Source data:
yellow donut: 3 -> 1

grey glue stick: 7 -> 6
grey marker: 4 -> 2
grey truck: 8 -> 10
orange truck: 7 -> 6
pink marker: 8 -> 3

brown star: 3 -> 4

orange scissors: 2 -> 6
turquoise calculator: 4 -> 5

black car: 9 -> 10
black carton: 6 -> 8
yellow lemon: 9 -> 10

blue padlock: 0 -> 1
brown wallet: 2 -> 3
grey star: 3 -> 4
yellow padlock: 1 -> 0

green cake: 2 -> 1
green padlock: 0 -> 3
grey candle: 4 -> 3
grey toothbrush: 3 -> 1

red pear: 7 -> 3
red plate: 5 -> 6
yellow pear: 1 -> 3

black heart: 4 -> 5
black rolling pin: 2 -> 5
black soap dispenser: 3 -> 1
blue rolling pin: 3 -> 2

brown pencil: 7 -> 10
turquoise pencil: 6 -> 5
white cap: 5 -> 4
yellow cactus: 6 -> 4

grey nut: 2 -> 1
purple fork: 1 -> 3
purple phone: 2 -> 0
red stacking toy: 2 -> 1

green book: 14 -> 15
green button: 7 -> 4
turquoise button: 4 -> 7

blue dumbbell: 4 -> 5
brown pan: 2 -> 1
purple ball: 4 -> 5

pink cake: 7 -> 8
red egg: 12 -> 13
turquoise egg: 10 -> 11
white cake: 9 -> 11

The task:
Keep to the lines above, from the first one through the line where "turquoise button: 4 -> 7" appears, and copy them exactly.

Written answer:
yellow donut: 3 -> 1

grey glue stick: 7 -> 6
grey marker: 4 -> 2
grey truck: 8 -> 10
orange truck: 7 -> 6
pink marker: 8 -> 3

brown star: 3 -> 4

orange scissors: 2 -> 6
turquoise calculator: 4 -> 5

black car: 9 -> 10
black carton: 6 -> 8
yellow lemon: 9 -> 10

blue padlock: 0 -> 1
brown wallet: 2 -> 3
grey star: 3 -> 4
yellow padlock: 1 -> 0

green cake: 2 -> 1
green padlock: 0 -> 3
grey candle: 4 -> 3
grey toothbrush: 3 -> 1

red pear: 7 -> 3
red plate: 5 -> 6
yellow pear: 1 -> 3

black heart: 4 -> 5
black rolling pin: 2 -> 5
black soap dispenser: 3 -> 1
blue rolling pin: 3 -> 2

brown pencil: 7 -> 10
turquoise pencil: 6 -> 5
white cap: 5 -> 4
yellow cactus: 6 -> 4

grey nut: 2 -> 1
purple fork: 1 -> 3
purple phone: 2 -> 0
red stacking toy: 2 -> 1

green book: 14 -> 15
green button: 7 -> 4
turquoise button: 4 -> 7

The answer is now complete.